-------- MATERIAL FOR THIS TASK --------
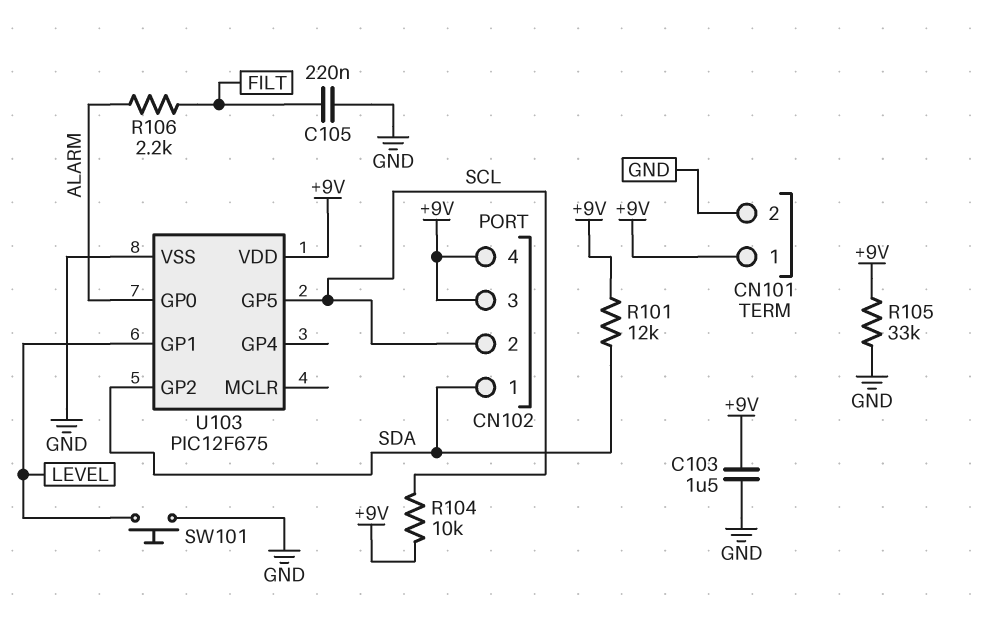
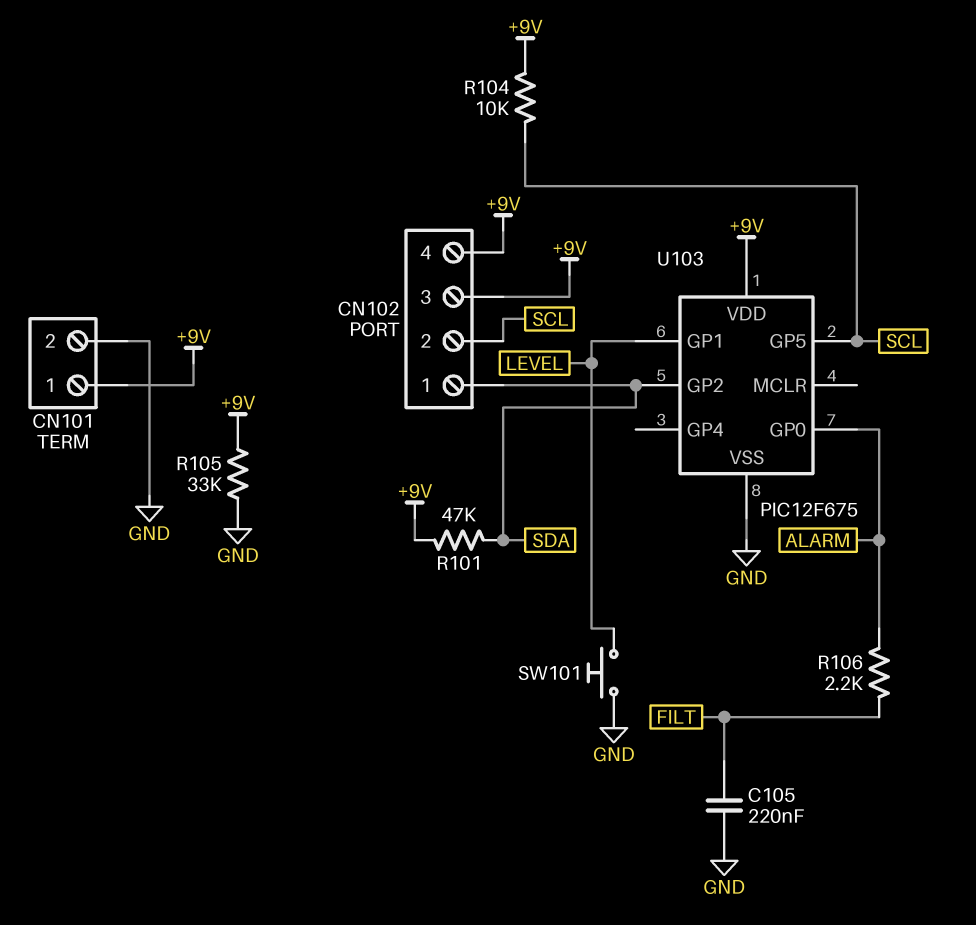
C103: 1.5uF (+9V, GND) -> none
R101: 12k (+9V, SDA) -> 47k (+9V, SDA)

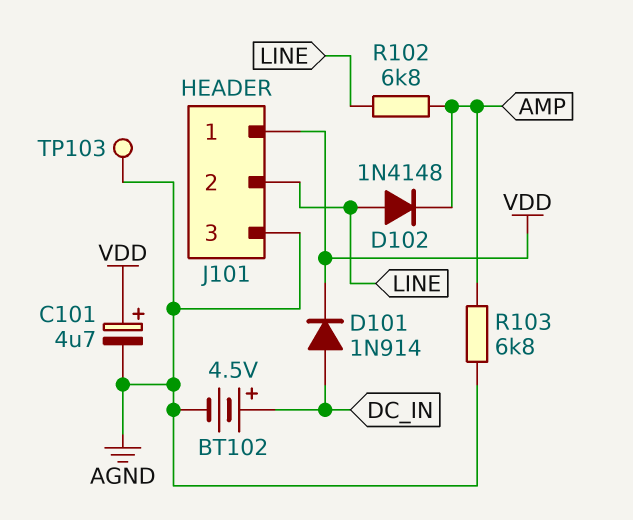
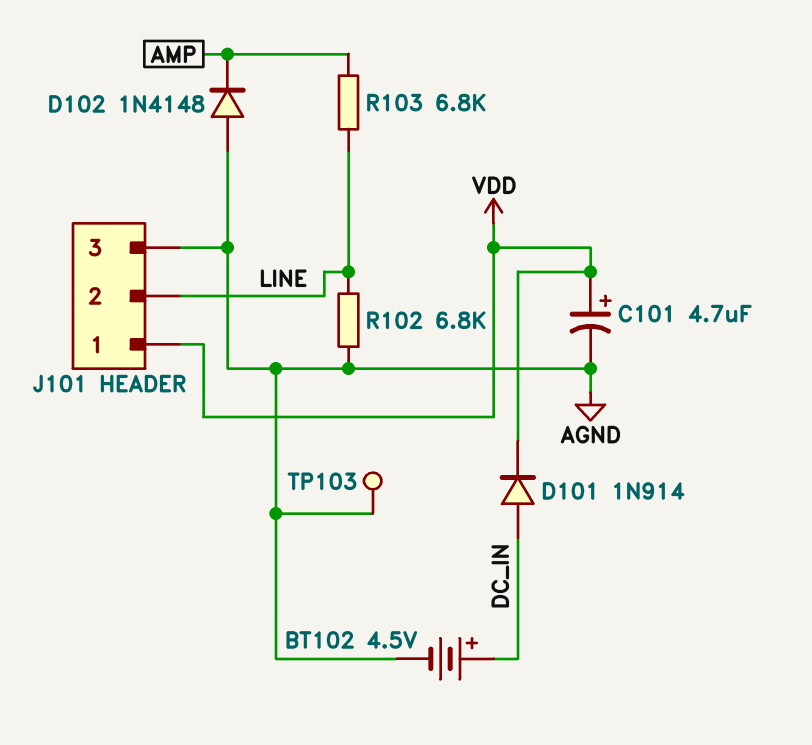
D102: diode 1N4148 (A LINE, K AMP) -> diode 1N4148 (A AGND, K AMP)
R102: 6.8k (AMP, LINE) -> 6.8k (AGND, LINE)
R103: 6.8k (AGND, AMP) -> 6.8k (AMP, LINE)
--------
◆ **WHAT YOU SHOULD DO**: Write out, exactly as given, the line containing "D102: diode 1N4148" and every line after it to the end of the records. Include nothing else.

◆ **COMPLETED EXERCISE**:
D102: diode 1N4148 (A LINE, K AMP) -> diode 1N4148 (A AGND, K AMP)
R102: 6.8k (AMP, LINE) -> 6.8k (AGND, LINE)
R103: 6.8k (AGND, AMP) -> 6.8k (AMP, LINE)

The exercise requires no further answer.